Please quote only the lines that start at the one with "RFID1 pin SCK: RX -> TX" and go on to the last line of the data, both ends kept.

[Available data Boundary: Start]

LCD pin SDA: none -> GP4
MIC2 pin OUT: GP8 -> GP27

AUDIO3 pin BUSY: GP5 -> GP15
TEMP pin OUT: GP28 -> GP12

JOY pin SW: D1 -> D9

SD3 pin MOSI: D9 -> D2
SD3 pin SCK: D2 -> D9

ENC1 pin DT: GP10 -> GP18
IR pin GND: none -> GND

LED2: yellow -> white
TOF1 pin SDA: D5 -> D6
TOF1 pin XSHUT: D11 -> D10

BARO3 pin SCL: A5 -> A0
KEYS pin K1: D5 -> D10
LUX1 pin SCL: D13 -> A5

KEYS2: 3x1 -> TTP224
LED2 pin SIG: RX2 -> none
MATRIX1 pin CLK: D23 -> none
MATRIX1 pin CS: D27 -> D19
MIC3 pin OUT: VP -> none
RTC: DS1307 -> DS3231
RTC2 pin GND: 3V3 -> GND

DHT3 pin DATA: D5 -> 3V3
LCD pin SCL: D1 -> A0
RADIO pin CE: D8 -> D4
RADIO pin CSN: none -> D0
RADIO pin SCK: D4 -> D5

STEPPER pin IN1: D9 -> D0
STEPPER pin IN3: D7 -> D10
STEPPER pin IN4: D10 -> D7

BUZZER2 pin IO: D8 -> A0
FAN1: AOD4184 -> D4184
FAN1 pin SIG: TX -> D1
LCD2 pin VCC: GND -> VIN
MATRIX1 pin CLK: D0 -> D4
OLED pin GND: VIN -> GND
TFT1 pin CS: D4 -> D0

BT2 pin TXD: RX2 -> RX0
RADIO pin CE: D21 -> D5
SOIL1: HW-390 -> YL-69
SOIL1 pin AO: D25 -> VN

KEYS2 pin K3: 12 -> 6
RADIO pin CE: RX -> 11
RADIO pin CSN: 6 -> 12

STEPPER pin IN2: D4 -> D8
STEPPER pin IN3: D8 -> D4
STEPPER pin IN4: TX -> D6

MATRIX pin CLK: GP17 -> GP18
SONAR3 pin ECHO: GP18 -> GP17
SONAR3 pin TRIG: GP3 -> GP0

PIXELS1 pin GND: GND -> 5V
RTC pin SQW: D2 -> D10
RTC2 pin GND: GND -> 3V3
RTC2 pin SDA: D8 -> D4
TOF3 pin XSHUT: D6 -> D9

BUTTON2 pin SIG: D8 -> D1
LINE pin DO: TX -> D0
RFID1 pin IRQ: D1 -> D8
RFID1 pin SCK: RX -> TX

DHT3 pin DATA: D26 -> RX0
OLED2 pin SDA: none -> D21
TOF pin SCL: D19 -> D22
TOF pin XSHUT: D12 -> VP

[Available data Boundary: End]

Response area:
RFID1 pin SCK: RX -> TX

DHT3 pin DATA: D26 -> RX0
OLED2 pin SDA: none -> D21
TOF pin SCL: D19 -> D22
TOF pin XSHUT: D12 -> VP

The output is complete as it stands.